WHAT TO PRODUCE: Beginning with the line that contains "R1: 10k (RESET, VA) -> 1.5k (RESET, VA)" in the material below, print each line exactly until the line that contains "R7: 1k (LED_A, STAT) -> 150 (LED_A, STAT)" has been printed, then stop.

━━ PROVIDED DATA ━━

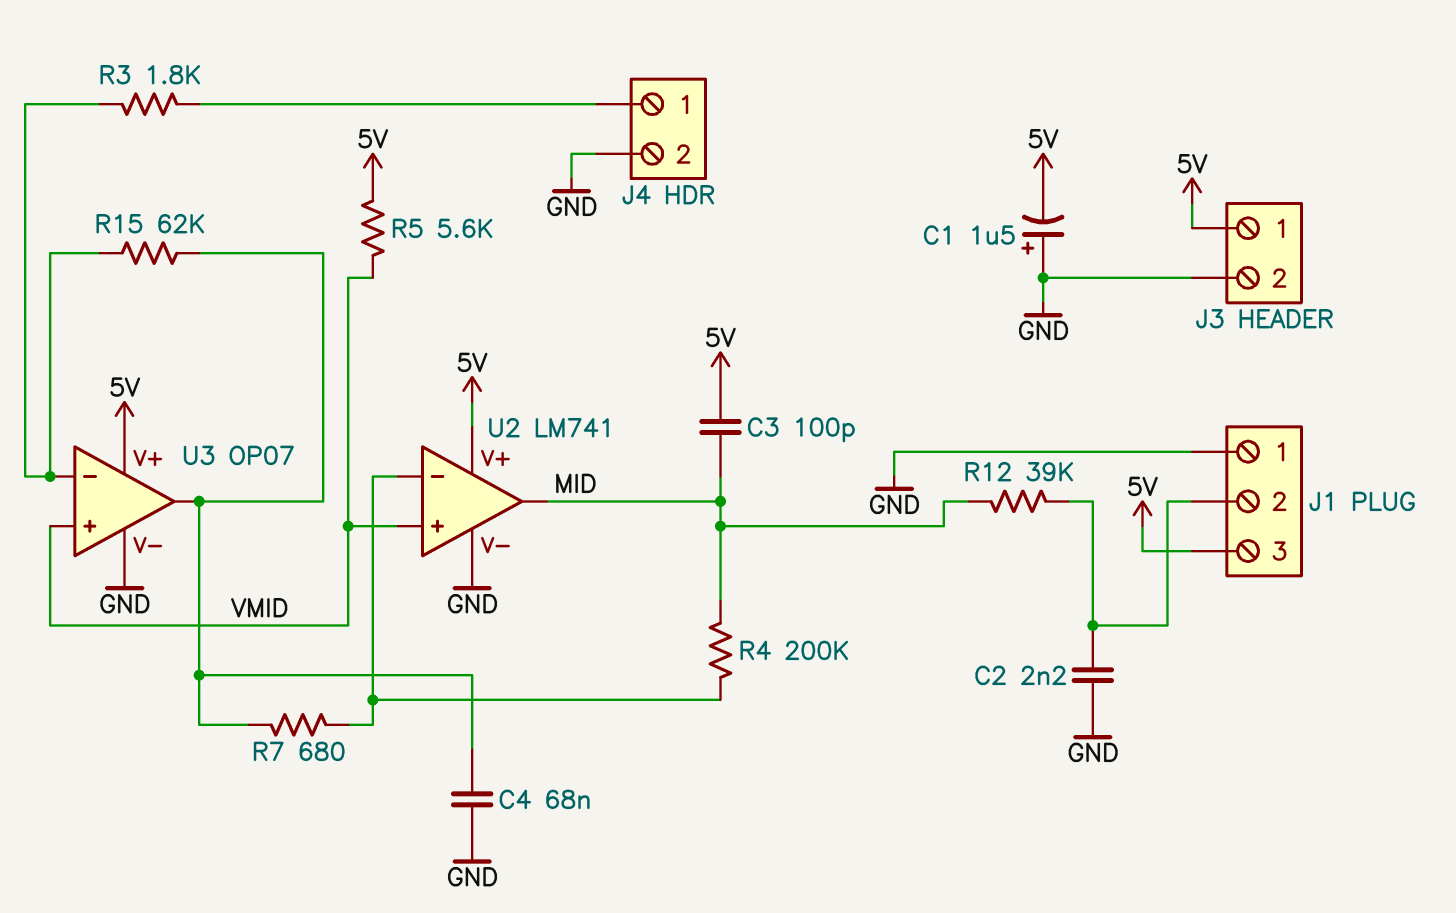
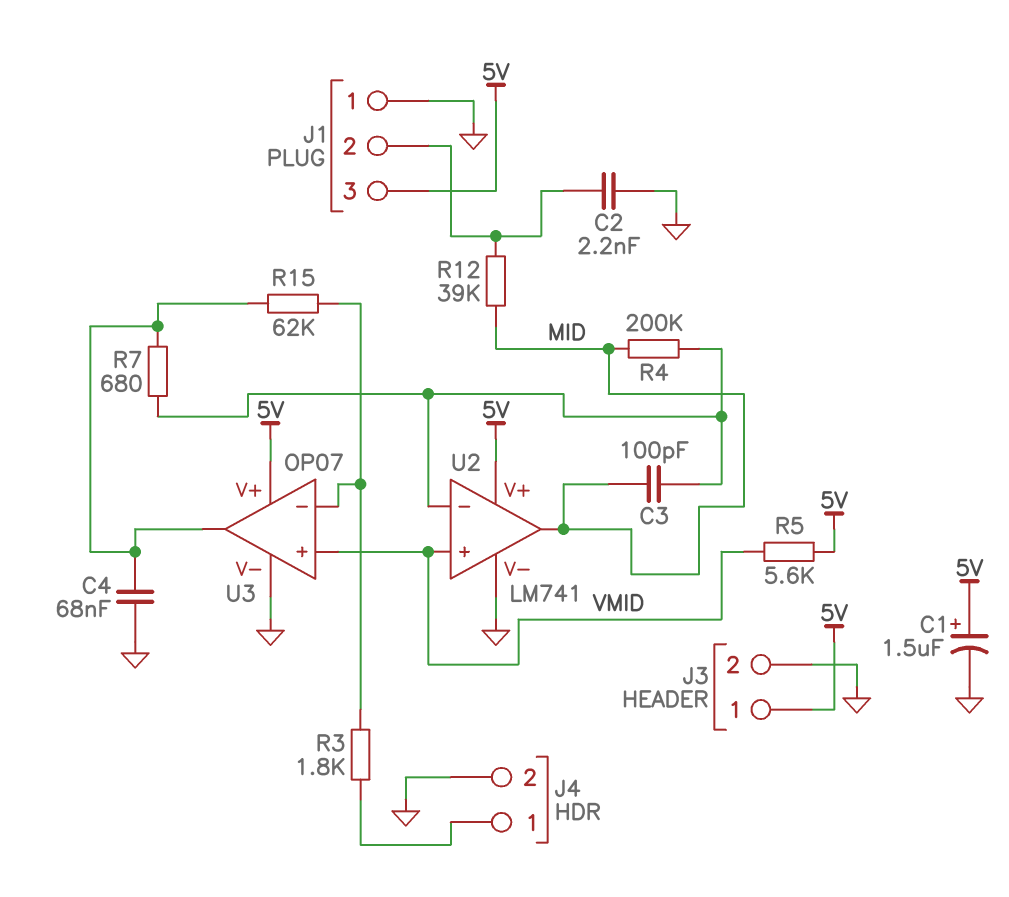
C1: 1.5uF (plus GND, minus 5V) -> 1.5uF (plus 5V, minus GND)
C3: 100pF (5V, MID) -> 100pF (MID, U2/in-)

━━━
━━ PROVIDED DATA ━━

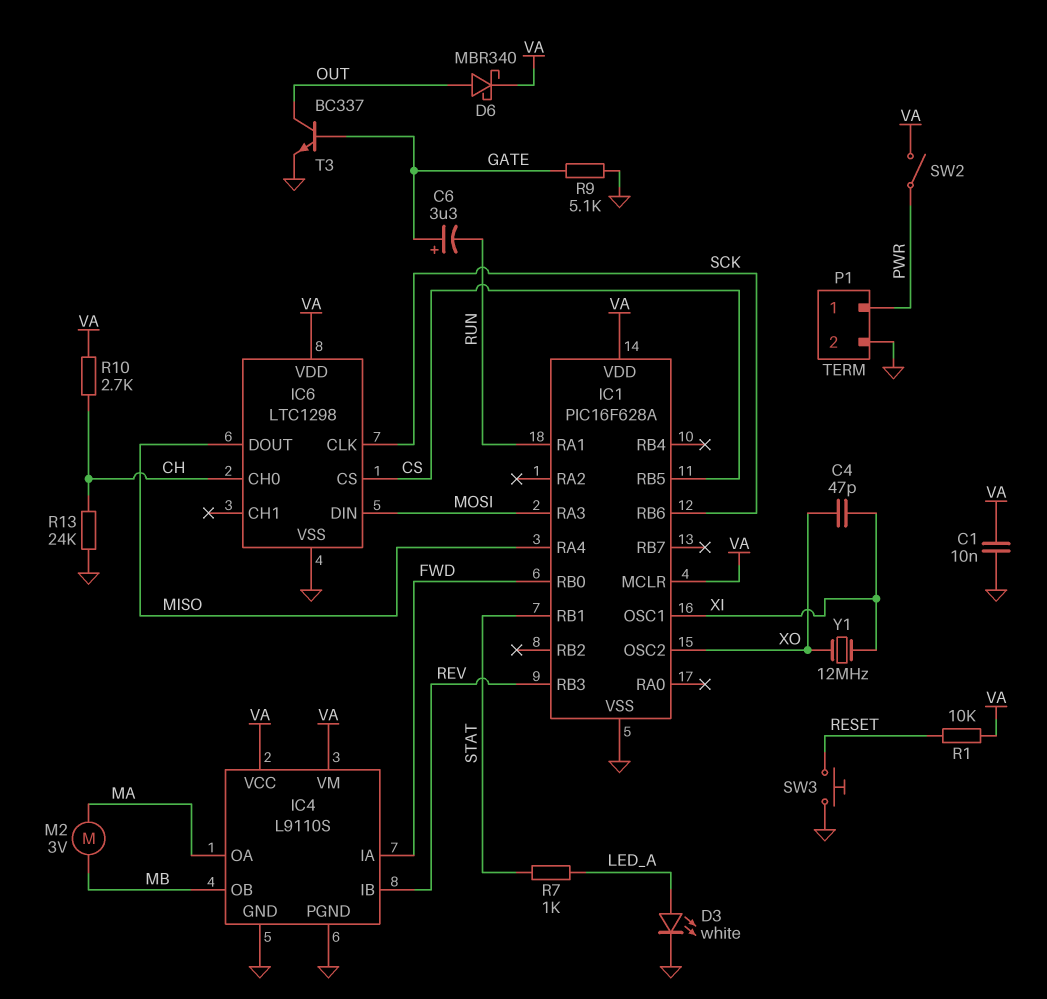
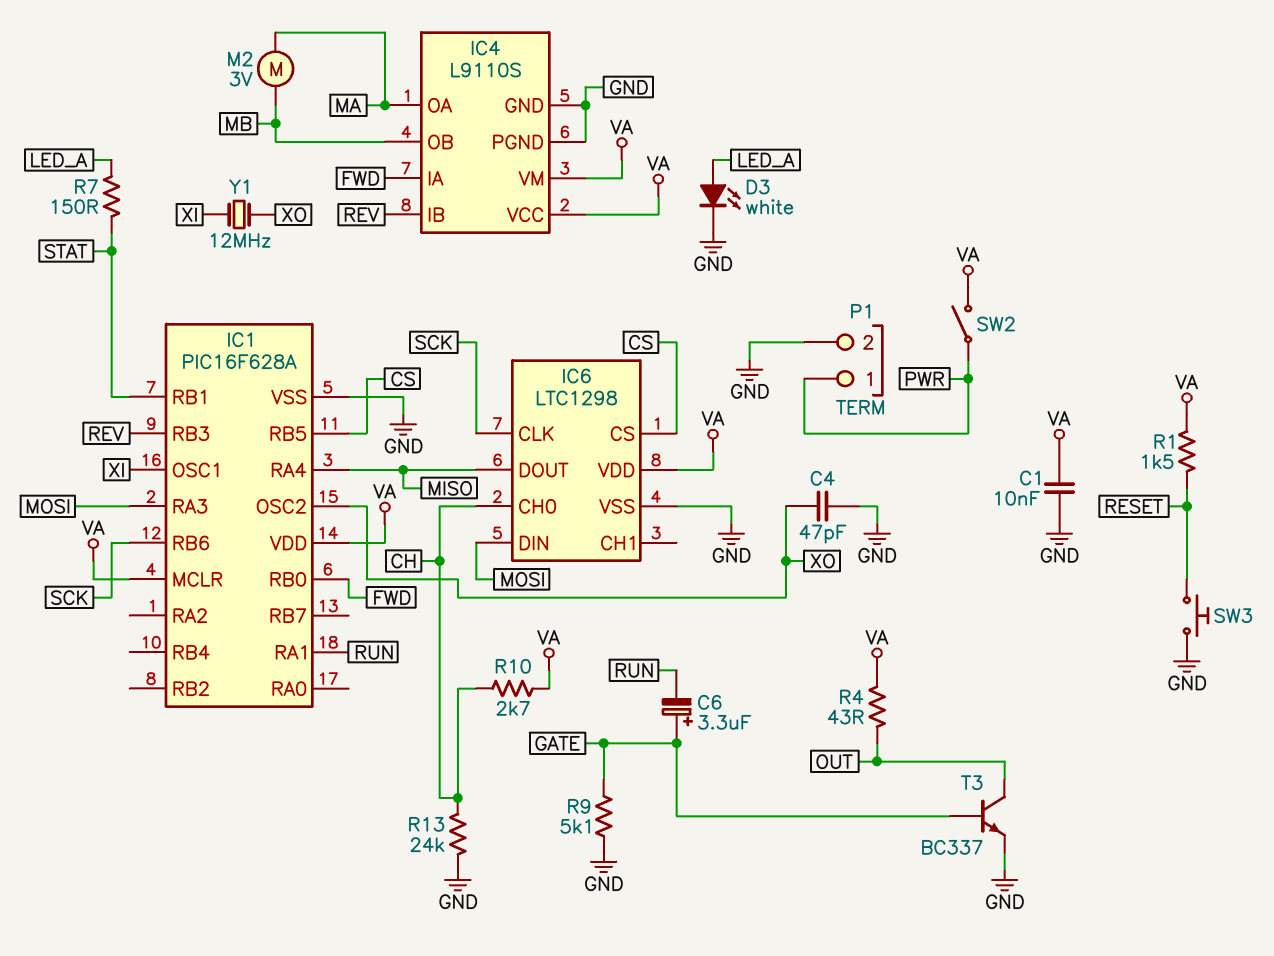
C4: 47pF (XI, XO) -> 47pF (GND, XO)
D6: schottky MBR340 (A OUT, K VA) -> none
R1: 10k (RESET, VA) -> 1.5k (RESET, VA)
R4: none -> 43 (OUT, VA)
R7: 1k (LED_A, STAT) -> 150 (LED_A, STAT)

━━━

ANSWER TO THE PROBLEM:
R1: 10k (RESET, VA) -> 1.5k (RESET, VA)
R4: none -> 43 (OUT, VA)
R7: 1k (LED_A, STAT) -> 150 (LED_A, STAT)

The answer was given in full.